__Exercise details__
State the number of lines in the material below that have "none" in them, without any other text.

Records shown below:

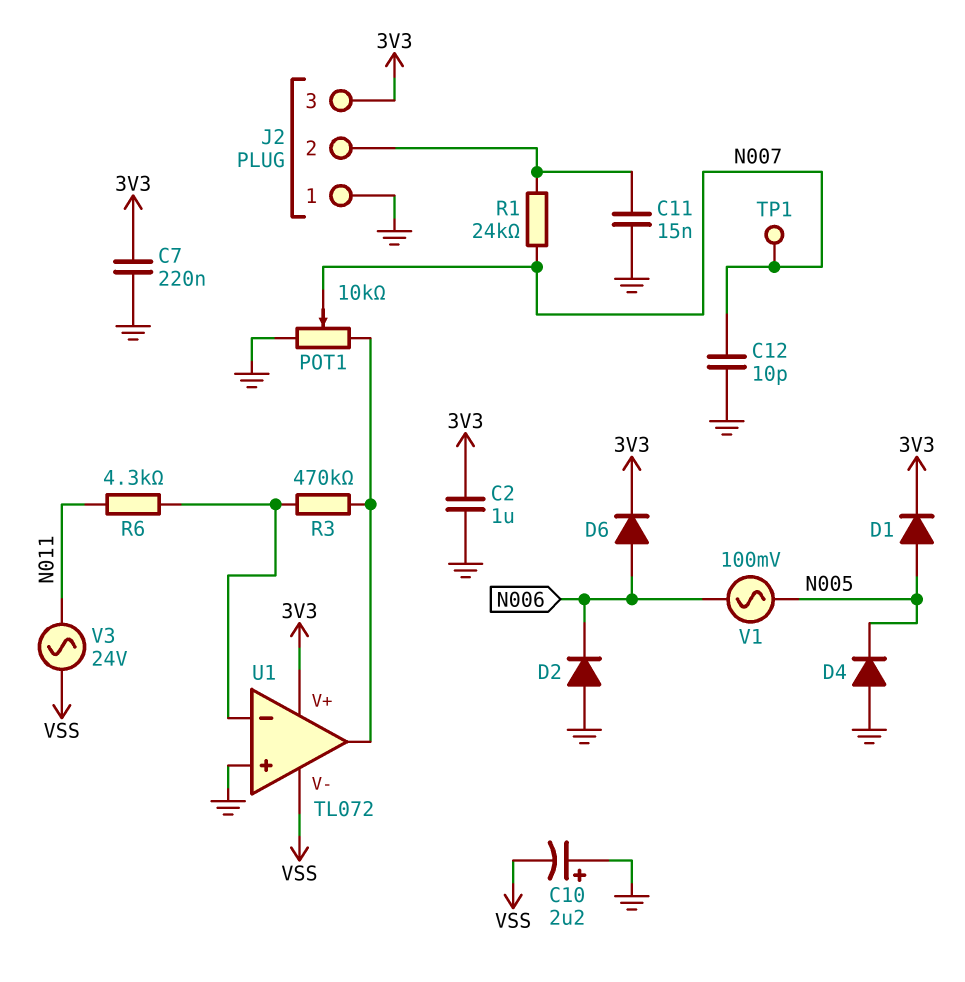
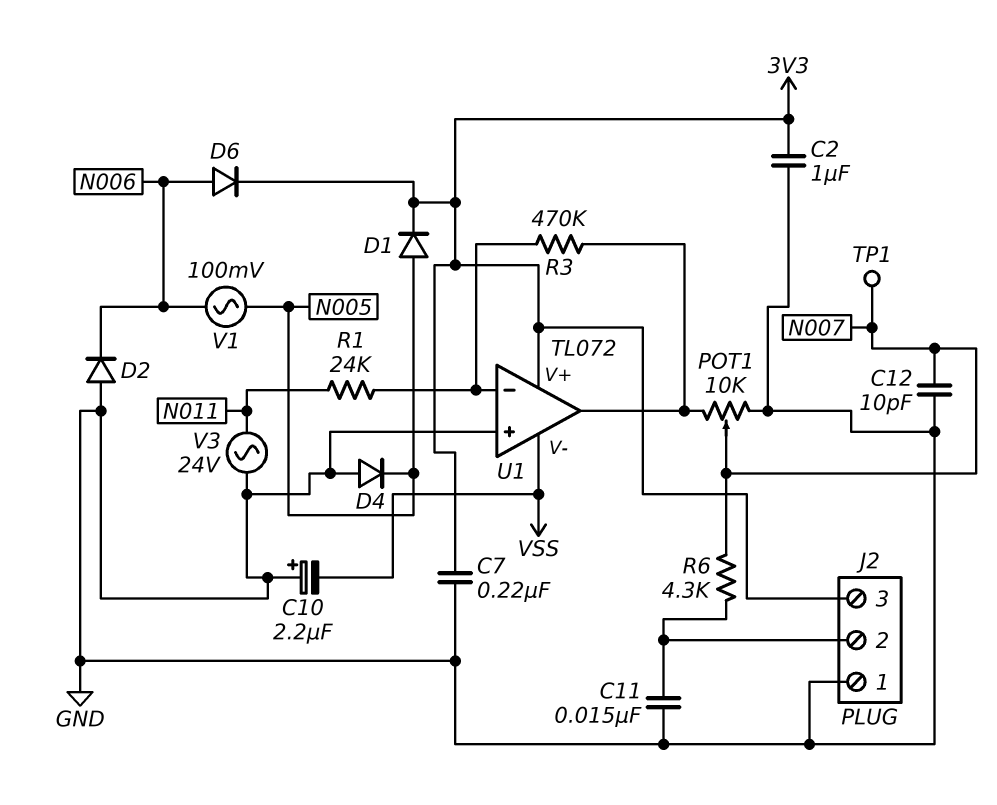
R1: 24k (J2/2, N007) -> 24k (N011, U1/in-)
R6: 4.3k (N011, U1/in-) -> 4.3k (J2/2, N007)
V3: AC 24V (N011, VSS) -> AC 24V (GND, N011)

End of Records shown.
Records shown below:

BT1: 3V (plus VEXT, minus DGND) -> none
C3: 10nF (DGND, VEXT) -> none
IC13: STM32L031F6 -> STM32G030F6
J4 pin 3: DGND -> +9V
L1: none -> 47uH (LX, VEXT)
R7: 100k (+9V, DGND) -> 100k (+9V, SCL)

End of Records shown.

__Output__
3